- **EXERCISE DESCRIPTION**
All of the data should be given again word for word, though the images are to be left out.

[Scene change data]
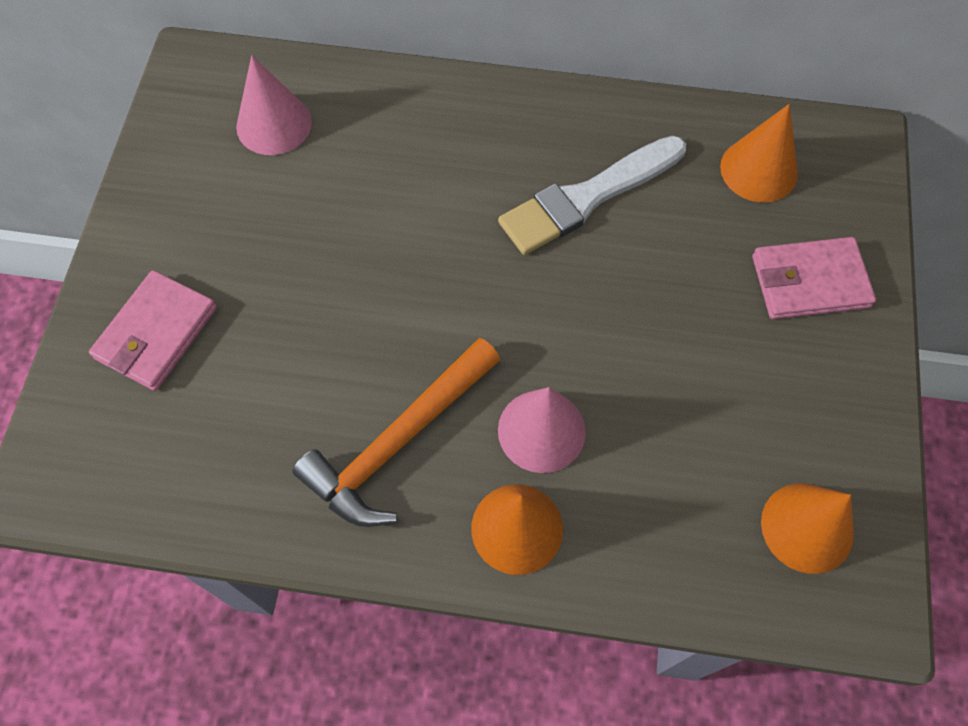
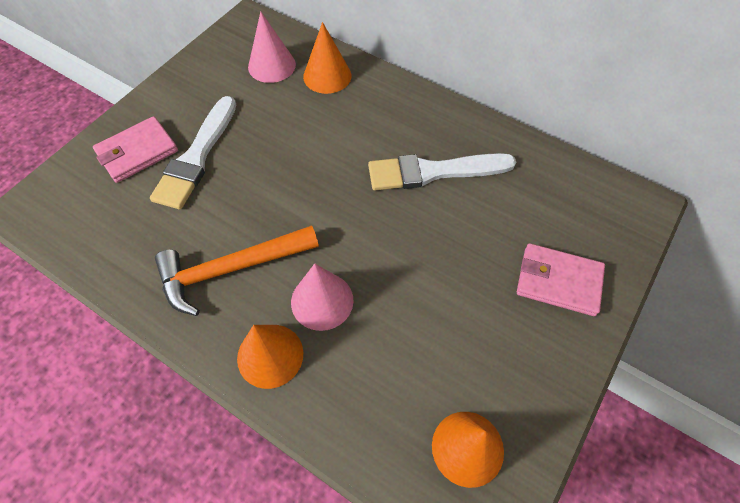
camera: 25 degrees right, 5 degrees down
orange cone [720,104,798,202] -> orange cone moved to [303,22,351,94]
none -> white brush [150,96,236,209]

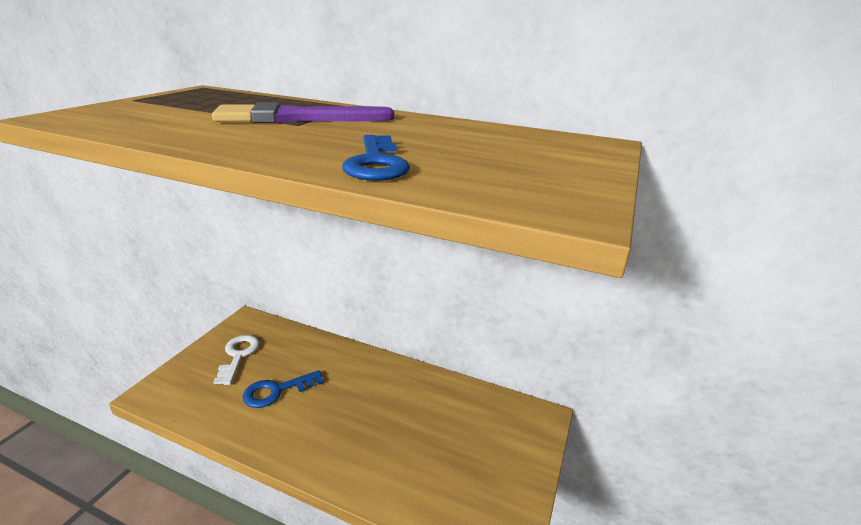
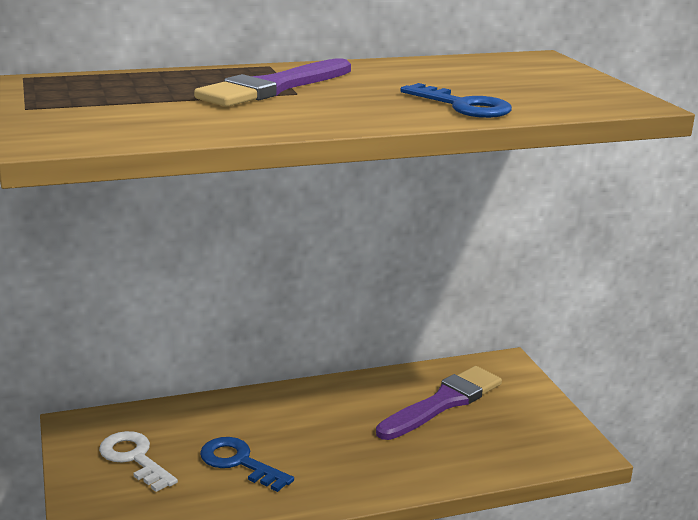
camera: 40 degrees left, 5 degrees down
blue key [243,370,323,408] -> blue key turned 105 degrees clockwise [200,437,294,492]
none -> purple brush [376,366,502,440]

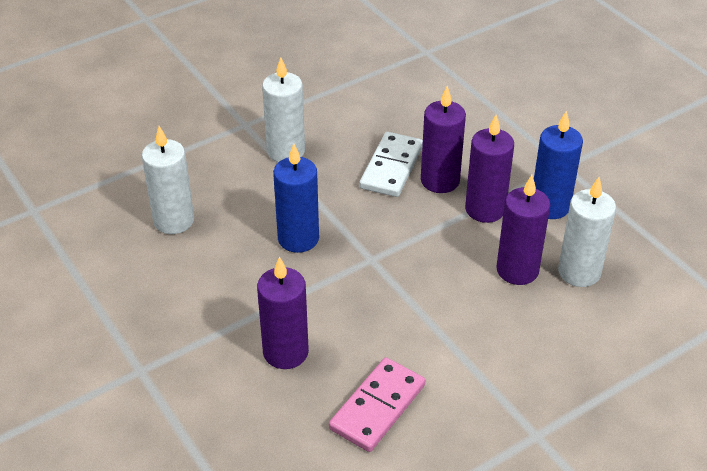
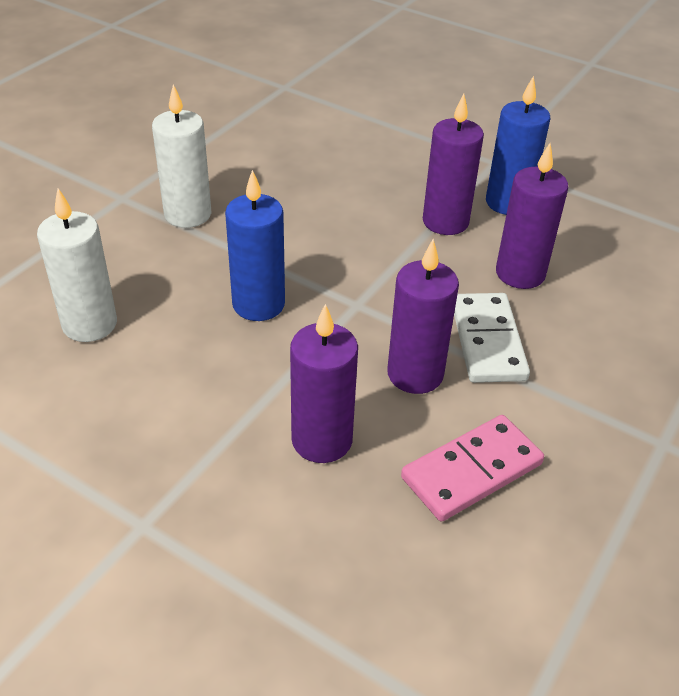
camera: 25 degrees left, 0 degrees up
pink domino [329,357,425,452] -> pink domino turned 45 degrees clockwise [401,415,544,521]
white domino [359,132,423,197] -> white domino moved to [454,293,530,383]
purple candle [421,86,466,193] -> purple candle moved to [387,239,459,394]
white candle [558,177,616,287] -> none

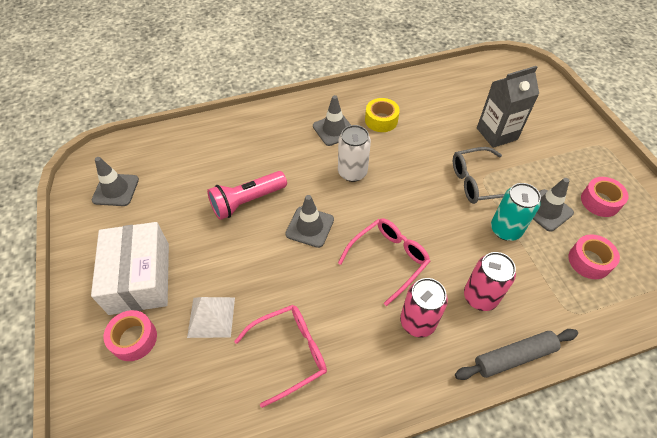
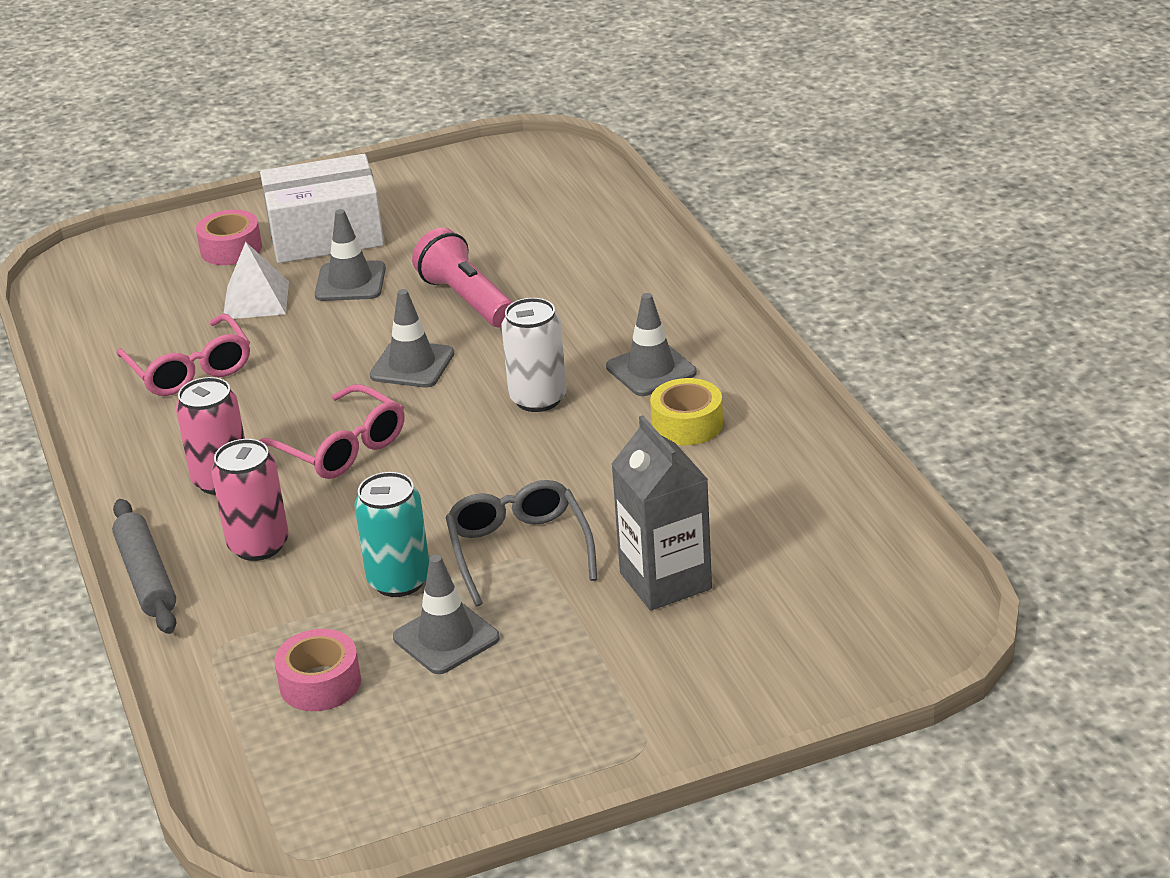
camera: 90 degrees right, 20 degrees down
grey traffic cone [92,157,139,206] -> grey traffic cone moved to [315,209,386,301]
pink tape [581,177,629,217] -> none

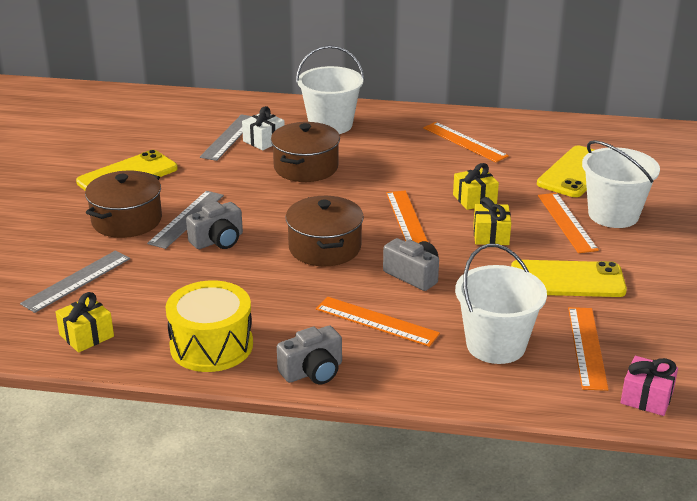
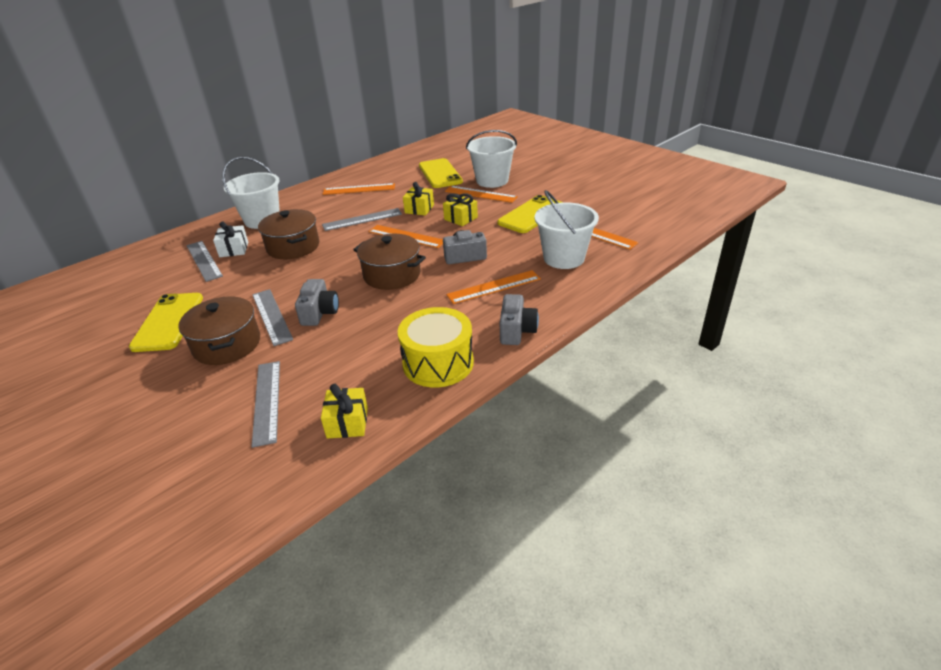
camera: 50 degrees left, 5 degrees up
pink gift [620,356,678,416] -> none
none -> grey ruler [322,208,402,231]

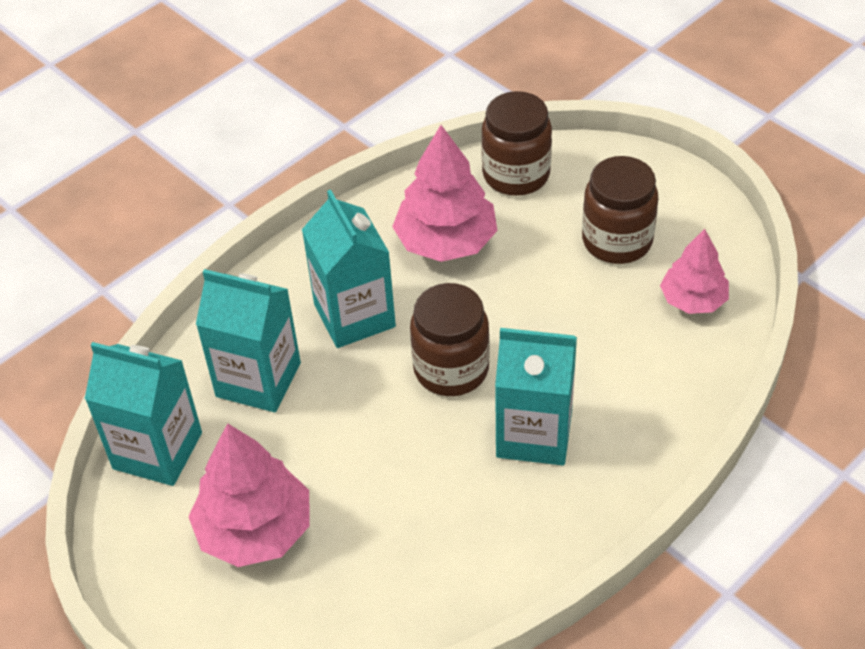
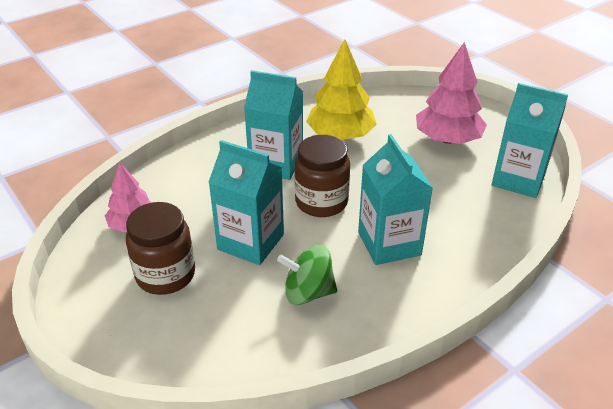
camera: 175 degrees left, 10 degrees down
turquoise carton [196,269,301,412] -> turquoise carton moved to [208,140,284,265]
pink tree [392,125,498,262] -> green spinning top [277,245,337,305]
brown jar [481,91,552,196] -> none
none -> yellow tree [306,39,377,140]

- **WORKED SOLUTION**
camera: 25 degrees right, 5 degrees down
orange cone [720,104,798,202] -> orange cone moved to [303,22,351,94]
none -> white brush [150,96,236,209]

camera: 40 degrees left, 5 degrees down
blue key [243,370,323,408] -> blue key turned 105 degrees clockwise [200,437,294,492]
none -> purple brush [376,366,502,440]

camera: 25 degrees left, 0 degrees up
pink domino [329,357,425,452] -> pink domino turned 45 degrees clockwise [401,415,544,521]
white domino [359,132,423,197] -> white domino moved to [454,293,530,383]
purple candle [421,86,466,193] -> purple candle moved to [387,239,459,394]
white candle [558,177,616,287] -> none

camera: 90 degrees right, 20 degrees down
grey traffic cone [92,157,139,206] -> grey traffic cone moved to [315,209,386,301]
pink tape [581,177,629,217] -> none

camera: 50 degrees left, 5 degrees up
pink gift [620,356,678,416] -> none
none -> grey ruler [322,208,402,231]

camera: 175 degrees left, 10 degrees down
turquoise carton [196,269,301,412] -> turquoise carton moved to [208,140,284,265]
pink tree [392,125,498,262] -> green spinning top [277,245,337,305]
brown jar [481,91,552,196] -> none
none -> yellow tree [306,39,377,140]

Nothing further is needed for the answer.